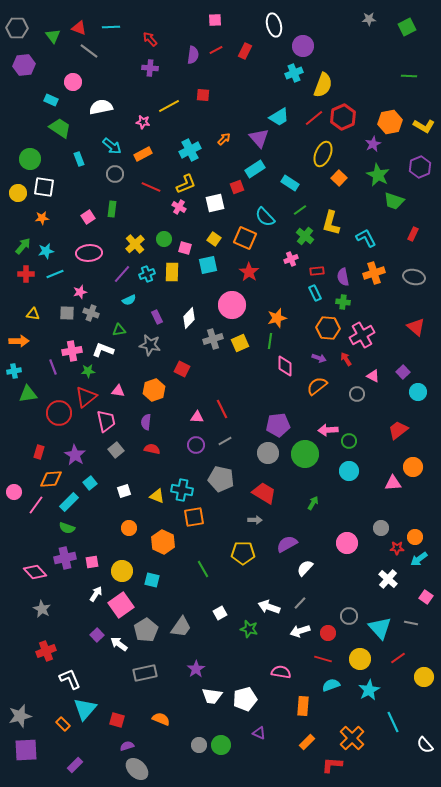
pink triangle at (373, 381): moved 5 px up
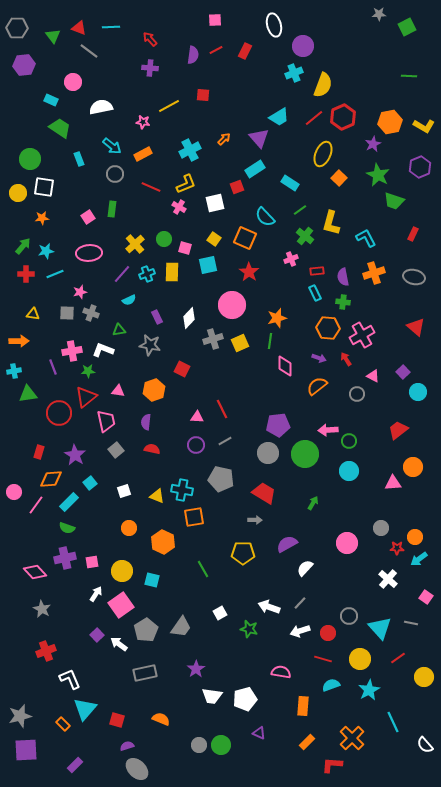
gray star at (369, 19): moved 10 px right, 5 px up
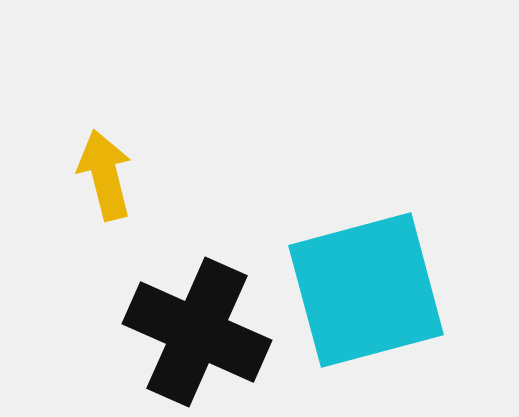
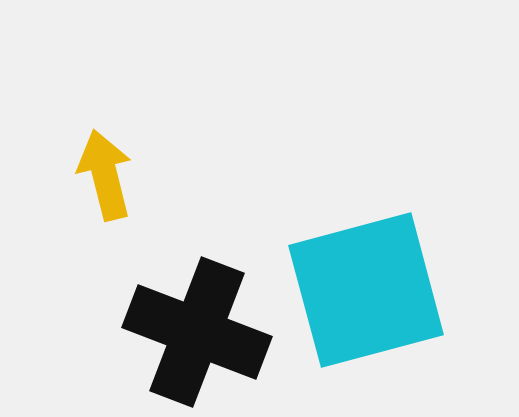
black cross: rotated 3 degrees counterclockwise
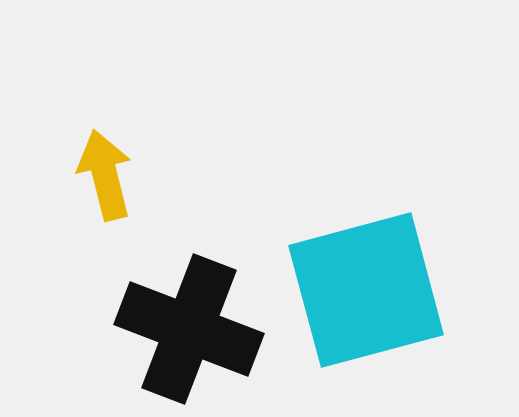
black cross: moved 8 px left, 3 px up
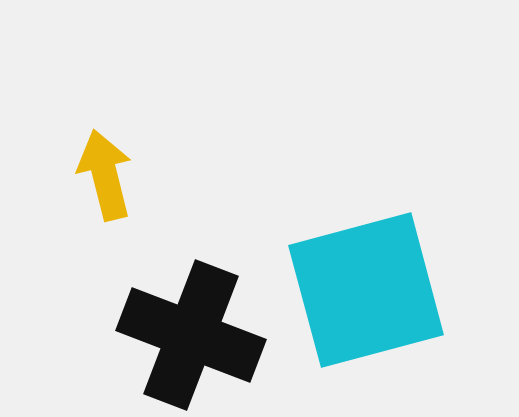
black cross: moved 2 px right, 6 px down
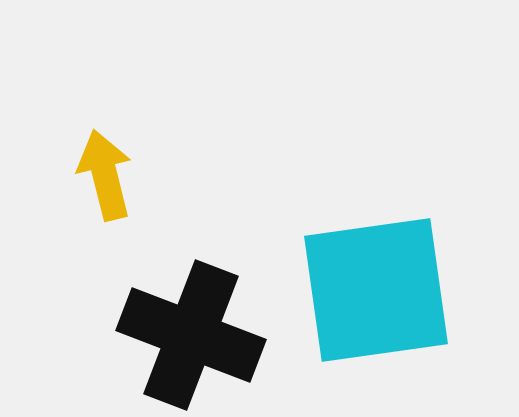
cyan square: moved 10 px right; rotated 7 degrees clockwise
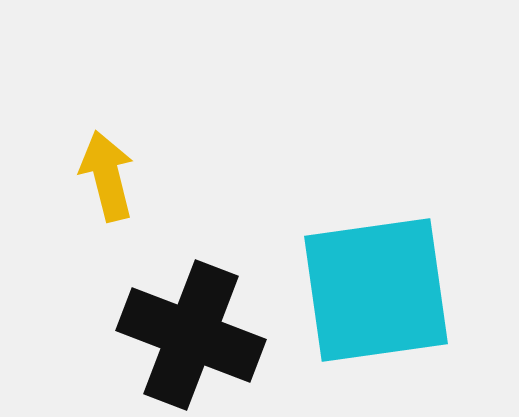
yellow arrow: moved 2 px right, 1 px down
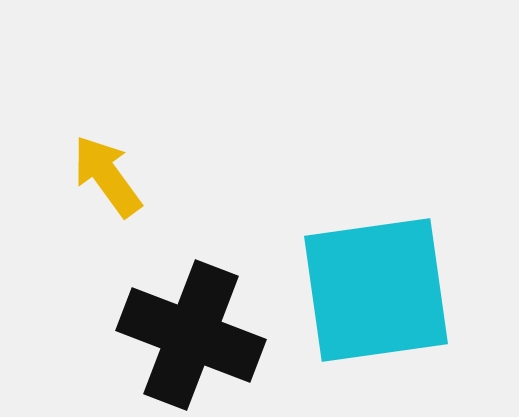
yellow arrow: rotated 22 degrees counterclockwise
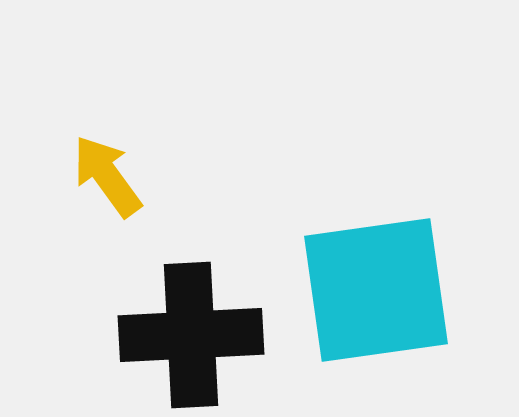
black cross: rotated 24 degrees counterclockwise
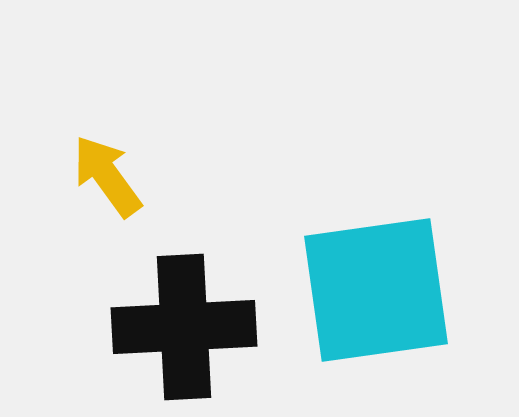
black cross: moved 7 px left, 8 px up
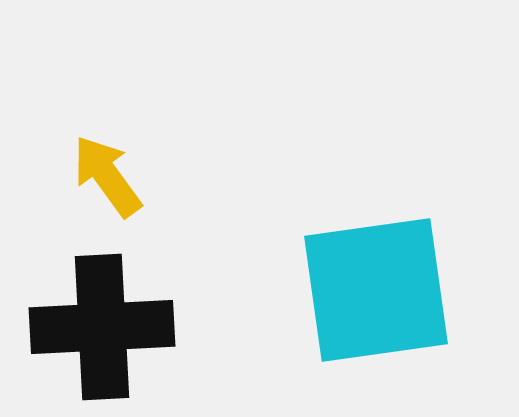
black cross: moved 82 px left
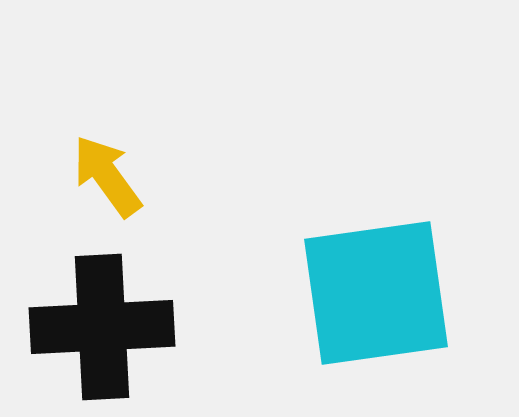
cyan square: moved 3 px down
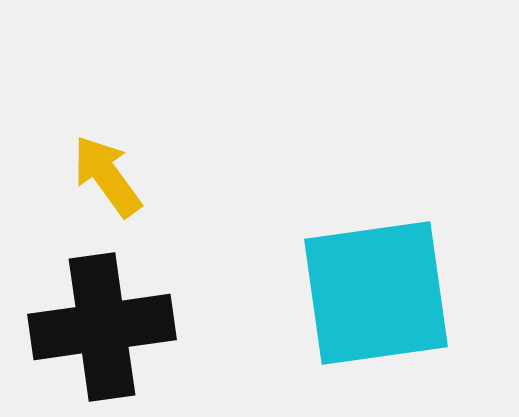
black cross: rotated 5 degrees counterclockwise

• [YOUR TASK]
Find every line in the records above that contains the string "down", treating uppercase and lowercase letters as different, and copy each of those lines.

• [SOLUTION TO THIS EXERCISE]
black cross: moved 2 px right, 6 px down
yellow arrow: moved 2 px right, 1 px down
cyan square: moved 3 px down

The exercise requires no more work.